EXERCISE PROMPT: Output every record precisely.

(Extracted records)
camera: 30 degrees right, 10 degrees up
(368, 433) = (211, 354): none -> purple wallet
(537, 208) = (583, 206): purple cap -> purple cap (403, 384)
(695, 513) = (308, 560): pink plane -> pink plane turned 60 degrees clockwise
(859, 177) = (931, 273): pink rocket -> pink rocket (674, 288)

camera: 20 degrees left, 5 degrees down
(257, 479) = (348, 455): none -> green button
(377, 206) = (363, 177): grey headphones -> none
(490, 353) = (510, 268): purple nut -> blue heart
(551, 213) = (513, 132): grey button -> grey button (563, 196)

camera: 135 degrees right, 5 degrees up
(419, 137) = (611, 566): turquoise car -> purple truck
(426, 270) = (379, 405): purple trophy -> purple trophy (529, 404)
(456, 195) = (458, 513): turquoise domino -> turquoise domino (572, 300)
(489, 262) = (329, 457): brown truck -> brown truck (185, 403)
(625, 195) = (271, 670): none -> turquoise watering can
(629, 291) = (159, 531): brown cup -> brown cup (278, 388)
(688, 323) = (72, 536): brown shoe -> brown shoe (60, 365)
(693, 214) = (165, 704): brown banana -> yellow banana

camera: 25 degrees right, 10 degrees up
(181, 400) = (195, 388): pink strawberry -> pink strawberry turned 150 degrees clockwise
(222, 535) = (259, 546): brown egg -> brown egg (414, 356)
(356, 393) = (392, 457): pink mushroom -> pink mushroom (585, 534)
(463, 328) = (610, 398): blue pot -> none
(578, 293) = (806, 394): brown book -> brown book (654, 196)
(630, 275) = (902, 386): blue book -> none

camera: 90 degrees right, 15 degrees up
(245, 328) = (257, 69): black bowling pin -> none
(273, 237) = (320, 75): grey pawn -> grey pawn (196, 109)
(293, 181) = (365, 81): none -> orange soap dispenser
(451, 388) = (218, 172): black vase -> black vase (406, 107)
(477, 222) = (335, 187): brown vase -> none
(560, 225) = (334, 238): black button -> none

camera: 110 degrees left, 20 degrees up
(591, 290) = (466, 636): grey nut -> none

REPLY:
camera: 30 degrees right, 10 degrees up
(368, 433) = (211, 354): none -> purple wallet
(537, 208) = (583, 206): purple cap -> purple cap (403, 384)
(695, 513) = (308, 560): pink plane -> pink plane turned 60 degrees clockwise
(859, 177) = (931, 273): pink rocket -> pink rocket (674, 288)

camera: 20 degrees left, 5 degrees down
(257, 479) = (348, 455): none -> green button
(377, 206) = (363, 177): grey headphones -> none
(490, 353) = (510, 268): purple nut -> blue heart
(551, 213) = (513, 132): grey button -> grey button (563, 196)

camera: 135 degrees right, 5 degrees up
(419, 137) = (611, 566): turquoise car -> purple truck
(426, 270) = (379, 405): purple trophy -> purple trophy (529, 404)
(456, 195) = (458, 513): turquoise domino -> turquoise domino (572, 300)
(489, 262) = (329, 457): brown truck -> brown truck (185, 403)
(625, 195) = (271, 670): none -> turquoise watering can
(629, 291) = (159, 531): brown cup -> brown cup (278, 388)
(688, 323) = (72, 536): brown shoe -> brown shoe (60, 365)
(693, 214) = (165, 704): brown banana -> yellow banana

camera: 25 degrees right, 10 degrees up
(181, 400) = (195, 388): pink strawberry -> pink strawberry turned 150 degrees clockwise
(222, 535) = (259, 546): brown egg -> brown egg (414, 356)
(356, 393) = (392, 457): pink mushroom -> pink mushroom (585, 534)
(463, 328) = (610, 398): blue pot -> none
(578, 293) = (806, 394): brown book -> brown book (654, 196)
(630, 275) = (902, 386): blue book -> none

camera: 90 degrees right, 15 degrees up
(245, 328) = (257, 69): black bowling pin -> none
(273, 237) = (320, 75): grey pawn -> grey pawn (196, 109)
(293, 181) = (365, 81): none -> orange soap dispenser
(451, 388) = (218, 172): black vase -> black vase (406, 107)
(477, 222) = (335, 187): brown vase -> none
(560, 225) = (334, 238): black button -> none

camera: 110 degrees left, 20 degrees up
(591, 290) = (466, 636): grey nut -> none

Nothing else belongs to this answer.